--- Data excerpts ---
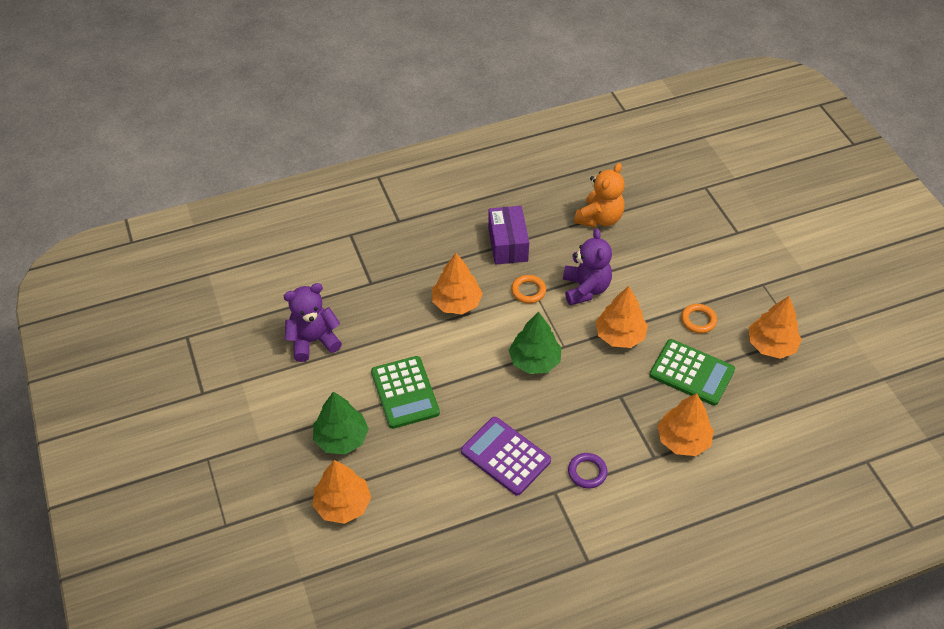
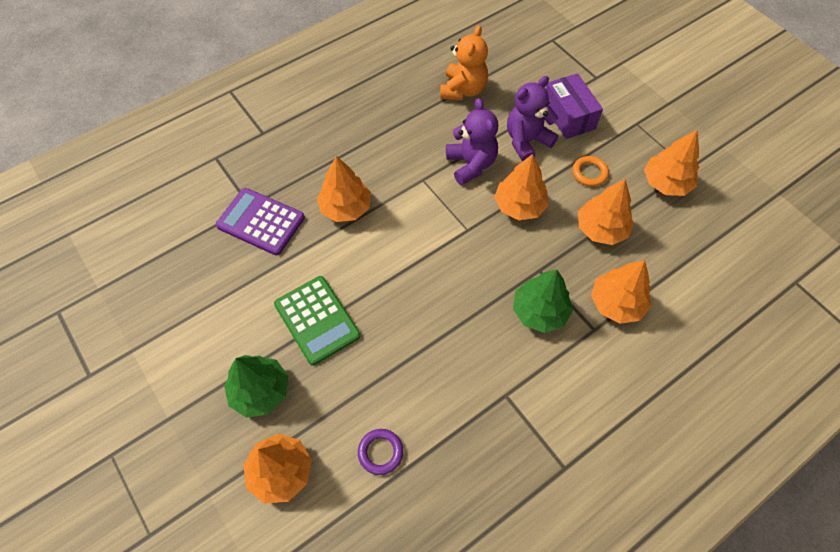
camera: 15 degrees left, 10 degrees up
purple teddy bear [284,283,342,362] -> purple teddy bear moved to [507,76,559,162]
purple calculator [461,417,551,496] -> purple calculator moved to [216,188,305,255]
purple box [488,206,529,265] -> purple box moved to [546,73,603,139]
green tree [509,312,562,374] -> green tree moved to [513,269,573,333]
orange ring [511,275,546,303] -> none
purple ring [568,453,608,489] -> purple ring moved to [358,429,403,475]
green calculator [649,339,735,406] -> orange tree [578,179,634,245]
---
→ Required work: The lines holding the word "ring" are the answer. Pull them out of the records and copy them.

→ Response:
orange ring [511,275,546,303] -> none
purple ring [568,453,608,489] -> purple ring moved to [358,429,403,475]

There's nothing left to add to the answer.